# What the exercise asks
From the line containing "red pyramid: 1 -> 2" down to the line containing "blue cube: 5 -> 8" in the records below, reproduce every line exactly, ends included, and omit all others.

# Given information
^^^^^^^^^^^^^^^^

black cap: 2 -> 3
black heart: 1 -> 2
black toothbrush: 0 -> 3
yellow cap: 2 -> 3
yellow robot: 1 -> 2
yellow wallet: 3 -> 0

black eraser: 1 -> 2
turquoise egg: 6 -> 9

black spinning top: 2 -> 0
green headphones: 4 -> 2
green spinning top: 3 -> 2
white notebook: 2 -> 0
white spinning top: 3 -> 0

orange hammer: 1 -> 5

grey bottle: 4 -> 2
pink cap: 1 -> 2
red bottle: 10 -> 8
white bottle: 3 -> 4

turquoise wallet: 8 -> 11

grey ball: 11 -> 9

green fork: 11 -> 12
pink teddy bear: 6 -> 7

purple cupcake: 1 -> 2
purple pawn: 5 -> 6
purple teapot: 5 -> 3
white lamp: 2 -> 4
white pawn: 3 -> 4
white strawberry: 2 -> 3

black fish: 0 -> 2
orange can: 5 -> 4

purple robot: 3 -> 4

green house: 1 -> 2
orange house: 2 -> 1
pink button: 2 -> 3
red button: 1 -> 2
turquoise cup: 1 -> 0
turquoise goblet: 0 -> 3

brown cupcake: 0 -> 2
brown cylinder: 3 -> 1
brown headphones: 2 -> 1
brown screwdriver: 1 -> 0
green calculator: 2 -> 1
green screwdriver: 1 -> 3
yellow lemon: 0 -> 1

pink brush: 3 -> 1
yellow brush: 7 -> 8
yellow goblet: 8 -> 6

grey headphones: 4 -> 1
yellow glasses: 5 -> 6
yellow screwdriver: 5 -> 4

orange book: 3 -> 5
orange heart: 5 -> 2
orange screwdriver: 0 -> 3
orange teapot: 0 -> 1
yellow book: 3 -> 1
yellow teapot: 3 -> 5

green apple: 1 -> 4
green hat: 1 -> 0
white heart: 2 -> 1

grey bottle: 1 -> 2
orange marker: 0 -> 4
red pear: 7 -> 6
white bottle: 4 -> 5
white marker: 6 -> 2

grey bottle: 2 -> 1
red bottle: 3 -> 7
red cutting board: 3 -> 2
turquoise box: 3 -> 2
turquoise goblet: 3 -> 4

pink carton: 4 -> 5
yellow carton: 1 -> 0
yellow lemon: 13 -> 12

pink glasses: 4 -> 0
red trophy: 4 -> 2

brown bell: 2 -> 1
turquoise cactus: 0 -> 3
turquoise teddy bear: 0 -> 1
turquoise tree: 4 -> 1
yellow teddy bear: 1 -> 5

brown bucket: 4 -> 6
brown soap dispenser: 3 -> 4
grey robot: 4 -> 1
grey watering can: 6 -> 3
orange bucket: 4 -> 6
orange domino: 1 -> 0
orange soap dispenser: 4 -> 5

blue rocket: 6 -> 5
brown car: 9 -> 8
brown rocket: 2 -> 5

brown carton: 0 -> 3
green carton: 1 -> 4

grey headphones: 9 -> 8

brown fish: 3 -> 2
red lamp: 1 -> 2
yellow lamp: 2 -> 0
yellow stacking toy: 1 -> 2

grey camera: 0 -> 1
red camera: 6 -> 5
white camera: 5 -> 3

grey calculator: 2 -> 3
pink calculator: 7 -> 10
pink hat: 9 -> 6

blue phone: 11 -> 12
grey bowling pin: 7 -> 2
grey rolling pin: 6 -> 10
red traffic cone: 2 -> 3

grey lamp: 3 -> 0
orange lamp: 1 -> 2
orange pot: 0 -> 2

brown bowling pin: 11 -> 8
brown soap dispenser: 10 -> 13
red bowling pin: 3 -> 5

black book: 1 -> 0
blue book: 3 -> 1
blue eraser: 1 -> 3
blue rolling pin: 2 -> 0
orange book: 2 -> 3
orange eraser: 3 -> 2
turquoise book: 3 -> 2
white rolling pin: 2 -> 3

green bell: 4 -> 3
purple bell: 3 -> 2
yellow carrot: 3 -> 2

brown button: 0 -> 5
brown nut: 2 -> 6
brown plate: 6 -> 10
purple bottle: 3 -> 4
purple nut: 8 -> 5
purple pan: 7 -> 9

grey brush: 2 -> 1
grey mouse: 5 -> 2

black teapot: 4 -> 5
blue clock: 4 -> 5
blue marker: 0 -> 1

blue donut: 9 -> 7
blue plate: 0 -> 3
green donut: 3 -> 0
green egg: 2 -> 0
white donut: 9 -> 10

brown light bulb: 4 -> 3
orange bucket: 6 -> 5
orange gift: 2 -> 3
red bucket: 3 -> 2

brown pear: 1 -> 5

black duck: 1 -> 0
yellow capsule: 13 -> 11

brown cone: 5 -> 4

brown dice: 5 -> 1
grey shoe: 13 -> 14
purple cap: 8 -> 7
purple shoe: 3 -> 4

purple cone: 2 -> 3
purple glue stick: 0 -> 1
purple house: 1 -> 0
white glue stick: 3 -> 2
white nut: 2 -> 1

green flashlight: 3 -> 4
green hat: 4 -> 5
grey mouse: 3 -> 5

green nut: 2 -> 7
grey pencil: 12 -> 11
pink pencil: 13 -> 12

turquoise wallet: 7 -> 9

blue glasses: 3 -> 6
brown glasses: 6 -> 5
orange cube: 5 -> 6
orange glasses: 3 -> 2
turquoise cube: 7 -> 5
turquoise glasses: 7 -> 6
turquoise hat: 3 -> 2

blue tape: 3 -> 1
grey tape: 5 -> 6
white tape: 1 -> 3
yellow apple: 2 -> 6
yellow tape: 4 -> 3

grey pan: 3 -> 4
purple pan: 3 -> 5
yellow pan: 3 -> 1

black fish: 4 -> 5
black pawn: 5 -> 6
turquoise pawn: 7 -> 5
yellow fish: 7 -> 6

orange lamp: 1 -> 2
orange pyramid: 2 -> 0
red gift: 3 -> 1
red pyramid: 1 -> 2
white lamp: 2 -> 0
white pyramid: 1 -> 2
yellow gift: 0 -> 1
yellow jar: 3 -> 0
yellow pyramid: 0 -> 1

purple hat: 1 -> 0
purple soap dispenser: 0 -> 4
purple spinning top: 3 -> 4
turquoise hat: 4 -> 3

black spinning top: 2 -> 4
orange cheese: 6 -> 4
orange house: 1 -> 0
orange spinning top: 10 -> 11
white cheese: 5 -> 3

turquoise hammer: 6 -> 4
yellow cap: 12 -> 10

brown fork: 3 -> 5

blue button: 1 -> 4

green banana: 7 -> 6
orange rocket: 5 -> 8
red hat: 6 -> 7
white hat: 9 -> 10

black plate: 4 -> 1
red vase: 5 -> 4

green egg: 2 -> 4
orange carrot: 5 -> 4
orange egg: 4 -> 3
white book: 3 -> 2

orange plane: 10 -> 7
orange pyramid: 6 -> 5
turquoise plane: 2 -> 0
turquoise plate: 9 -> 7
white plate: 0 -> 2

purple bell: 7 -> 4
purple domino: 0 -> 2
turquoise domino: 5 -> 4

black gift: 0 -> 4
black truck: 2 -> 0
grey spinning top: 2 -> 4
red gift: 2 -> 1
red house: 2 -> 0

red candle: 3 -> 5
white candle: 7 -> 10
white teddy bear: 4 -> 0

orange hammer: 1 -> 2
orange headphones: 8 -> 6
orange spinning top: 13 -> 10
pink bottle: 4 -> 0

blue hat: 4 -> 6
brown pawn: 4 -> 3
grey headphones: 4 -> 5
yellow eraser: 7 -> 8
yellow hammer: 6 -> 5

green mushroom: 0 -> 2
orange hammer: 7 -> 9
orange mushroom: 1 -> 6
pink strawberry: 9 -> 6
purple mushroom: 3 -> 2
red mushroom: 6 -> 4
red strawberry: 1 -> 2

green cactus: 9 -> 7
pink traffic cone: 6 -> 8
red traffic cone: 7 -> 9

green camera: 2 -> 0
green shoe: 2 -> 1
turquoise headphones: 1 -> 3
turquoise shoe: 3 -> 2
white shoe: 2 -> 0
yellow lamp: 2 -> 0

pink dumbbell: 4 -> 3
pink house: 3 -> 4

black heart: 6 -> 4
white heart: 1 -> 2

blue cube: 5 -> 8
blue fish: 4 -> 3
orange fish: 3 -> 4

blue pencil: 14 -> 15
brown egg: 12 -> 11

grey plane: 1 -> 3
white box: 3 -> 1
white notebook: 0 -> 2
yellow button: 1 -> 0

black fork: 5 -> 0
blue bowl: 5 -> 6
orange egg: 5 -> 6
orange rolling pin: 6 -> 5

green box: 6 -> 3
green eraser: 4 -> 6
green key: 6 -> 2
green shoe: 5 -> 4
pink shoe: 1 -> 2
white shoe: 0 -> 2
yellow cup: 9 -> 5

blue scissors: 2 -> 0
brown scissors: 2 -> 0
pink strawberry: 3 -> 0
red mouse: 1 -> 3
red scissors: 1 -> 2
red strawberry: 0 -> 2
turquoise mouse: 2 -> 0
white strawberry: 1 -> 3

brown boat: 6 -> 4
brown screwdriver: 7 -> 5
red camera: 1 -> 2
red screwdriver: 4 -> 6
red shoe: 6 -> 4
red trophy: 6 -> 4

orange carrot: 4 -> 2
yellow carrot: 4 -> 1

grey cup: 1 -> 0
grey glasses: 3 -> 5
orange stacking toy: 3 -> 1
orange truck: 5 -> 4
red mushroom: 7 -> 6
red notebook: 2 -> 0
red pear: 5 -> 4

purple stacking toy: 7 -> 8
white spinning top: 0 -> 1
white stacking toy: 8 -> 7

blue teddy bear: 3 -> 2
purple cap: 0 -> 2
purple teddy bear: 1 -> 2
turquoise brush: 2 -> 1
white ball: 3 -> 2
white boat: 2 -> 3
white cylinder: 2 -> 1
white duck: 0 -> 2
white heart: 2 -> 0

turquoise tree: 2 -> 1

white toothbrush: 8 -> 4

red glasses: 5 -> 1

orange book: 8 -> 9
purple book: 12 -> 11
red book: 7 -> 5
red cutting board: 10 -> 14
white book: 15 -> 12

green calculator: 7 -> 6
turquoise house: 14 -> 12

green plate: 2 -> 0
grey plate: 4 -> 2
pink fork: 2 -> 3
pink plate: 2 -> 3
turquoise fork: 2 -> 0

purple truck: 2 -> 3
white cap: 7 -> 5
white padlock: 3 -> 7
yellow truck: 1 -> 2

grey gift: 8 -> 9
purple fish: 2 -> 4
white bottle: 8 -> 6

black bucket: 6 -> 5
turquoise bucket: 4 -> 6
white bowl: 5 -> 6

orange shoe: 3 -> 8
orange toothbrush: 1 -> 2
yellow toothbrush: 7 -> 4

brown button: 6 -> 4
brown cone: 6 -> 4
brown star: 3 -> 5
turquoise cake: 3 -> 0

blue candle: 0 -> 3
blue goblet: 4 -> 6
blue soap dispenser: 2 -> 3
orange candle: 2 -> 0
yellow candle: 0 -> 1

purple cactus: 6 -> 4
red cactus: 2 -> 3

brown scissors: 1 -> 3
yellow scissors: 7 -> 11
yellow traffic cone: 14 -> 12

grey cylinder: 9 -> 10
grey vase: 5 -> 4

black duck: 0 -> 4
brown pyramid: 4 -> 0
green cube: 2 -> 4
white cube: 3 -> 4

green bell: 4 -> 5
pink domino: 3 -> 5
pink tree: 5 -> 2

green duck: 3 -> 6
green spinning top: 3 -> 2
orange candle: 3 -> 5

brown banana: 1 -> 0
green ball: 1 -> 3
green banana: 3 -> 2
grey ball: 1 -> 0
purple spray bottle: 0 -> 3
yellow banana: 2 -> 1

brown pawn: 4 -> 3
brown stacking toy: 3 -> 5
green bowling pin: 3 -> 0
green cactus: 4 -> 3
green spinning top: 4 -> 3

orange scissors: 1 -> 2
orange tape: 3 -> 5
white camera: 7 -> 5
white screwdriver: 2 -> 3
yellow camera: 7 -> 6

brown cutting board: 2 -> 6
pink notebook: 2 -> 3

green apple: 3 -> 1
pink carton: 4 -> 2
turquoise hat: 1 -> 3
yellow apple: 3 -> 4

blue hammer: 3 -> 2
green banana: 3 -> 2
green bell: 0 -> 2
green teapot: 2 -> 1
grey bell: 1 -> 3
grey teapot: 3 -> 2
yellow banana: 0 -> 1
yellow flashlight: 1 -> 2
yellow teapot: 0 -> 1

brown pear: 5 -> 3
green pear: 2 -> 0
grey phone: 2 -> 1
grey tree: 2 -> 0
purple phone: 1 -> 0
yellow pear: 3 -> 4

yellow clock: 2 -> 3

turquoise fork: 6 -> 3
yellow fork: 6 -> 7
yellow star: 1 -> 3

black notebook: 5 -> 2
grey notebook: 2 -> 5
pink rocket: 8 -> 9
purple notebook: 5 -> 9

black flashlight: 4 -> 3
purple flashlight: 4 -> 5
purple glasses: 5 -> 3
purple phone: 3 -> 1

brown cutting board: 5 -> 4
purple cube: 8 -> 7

^^^^^^^^^^^^^^^^

# Exercise result
red pyramid: 1 -> 2
white lamp: 2 -> 0
white pyramid: 1 -> 2
yellow gift: 0 -> 1
yellow jar: 3 -> 0
yellow pyramid: 0 -> 1

purple hat: 1 -> 0
purple soap dispenser: 0 -> 4
purple spinning top: 3 -> 4
turquoise hat: 4 -> 3

black spinning top: 2 -> 4
orange cheese: 6 -> 4
orange house: 1 -> 0
orange spinning top: 10 -> 11
white cheese: 5 -> 3

turquoise hammer: 6 -> 4
yellow cap: 12 -> 10

brown fork: 3 -> 5

blue button: 1 -> 4

green banana: 7 -> 6
orange rocket: 5 -> 8
red hat: 6 -> 7
white hat: 9 -> 10

black plate: 4 -> 1
red vase: 5 -> 4

green egg: 2 -> 4
orange carrot: 5 -> 4
orange egg: 4 -> 3
white book: 3 -> 2

orange plane: 10 -> 7
orange pyramid: 6 -> 5
turquoise plane: 2 -> 0
turquoise plate: 9 -> 7
white plate: 0 -> 2

purple bell: 7 -> 4
purple domino: 0 -> 2
turquoise domino: 5 -> 4

black gift: 0 -> 4
black truck: 2 -> 0
grey spinning top: 2 -> 4
red gift: 2 -> 1
red house: 2 -> 0

red candle: 3 -> 5
white candle: 7 -> 10
white teddy bear: 4 -> 0

orange hammer: 1 -> 2
orange headphones: 8 -> 6
orange spinning top: 13 -> 10
pink bottle: 4 -> 0

blue hat: 4 -> 6
brown pawn: 4 -> 3
grey headphones: 4 -> 5
yellow eraser: 7 -> 8
yellow hammer: 6 -> 5

green mushroom: 0 -> 2
orange hammer: 7 -> 9
orange mushroom: 1 -> 6
pink strawberry: 9 -> 6
purple mushroom: 3 -> 2
red mushroom: 6 -> 4
red strawberry: 1 -> 2

green cactus: 9 -> 7
pink traffic cone: 6 -> 8
red traffic cone: 7 -> 9

green camera: 2 -> 0
green shoe: 2 -> 1
turquoise headphones: 1 -> 3
turquoise shoe: 3 -> 2
white shoe: 2 -> 0
yellow lamp: 2 -> 0

pink dumbbell: 4 -> 3
pink house: 3 -> 4

black heart: 6 -> 4
white heart: 1 -> 2

blue cube: 5 -> 8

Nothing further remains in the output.